Problem statement: All of the records below must be reproduced exactly, minus any pictures.

Provided data:
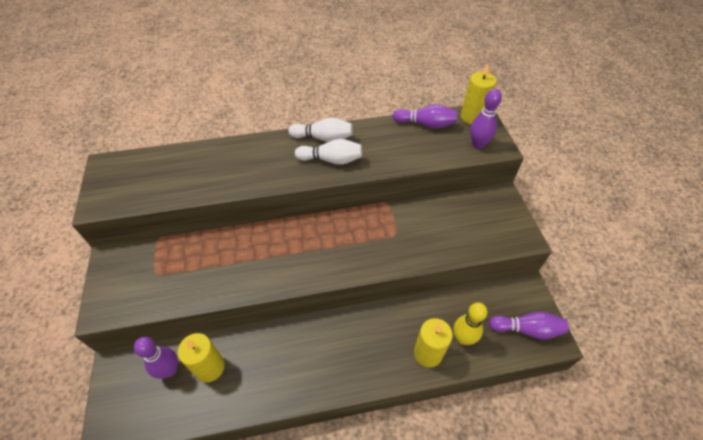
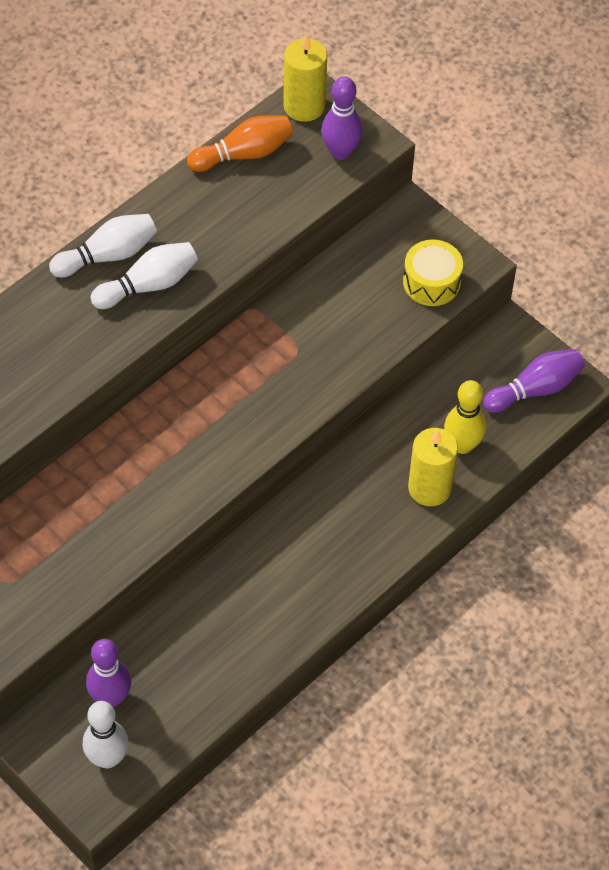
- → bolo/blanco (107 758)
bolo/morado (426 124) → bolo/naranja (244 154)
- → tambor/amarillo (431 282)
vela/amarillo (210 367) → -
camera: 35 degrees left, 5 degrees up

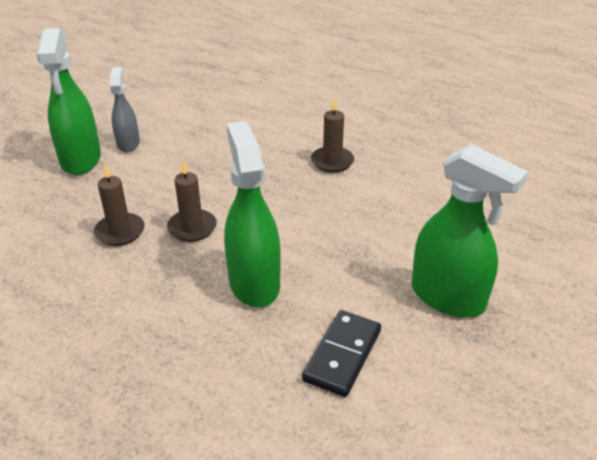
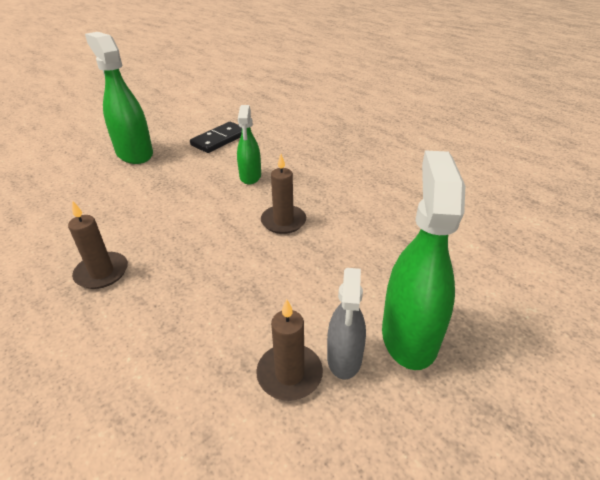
pulverizador/verde (254 283) → pulverizador/verde (250 176), x0.59
vela/marrón (120 231) → vela/marrón (289 374), move
camera: 165 degrees left, 0 degrees up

Your response:
- → bolo/blanco (107 758)
bolo/morado (426 124) → bolo/naranja (244 154)
- → tambor/amarillo (431 282)
vela/amarillo (210 367) → -
camera: 35 degrees left, 5 degrees up

pulverizador/verde (254 283) → pulverizador/verde (250 176), x0.59
vela/marrón (120 231) → vela/marrón (289 374), move
camera: 165 degrees left, 0 degrees up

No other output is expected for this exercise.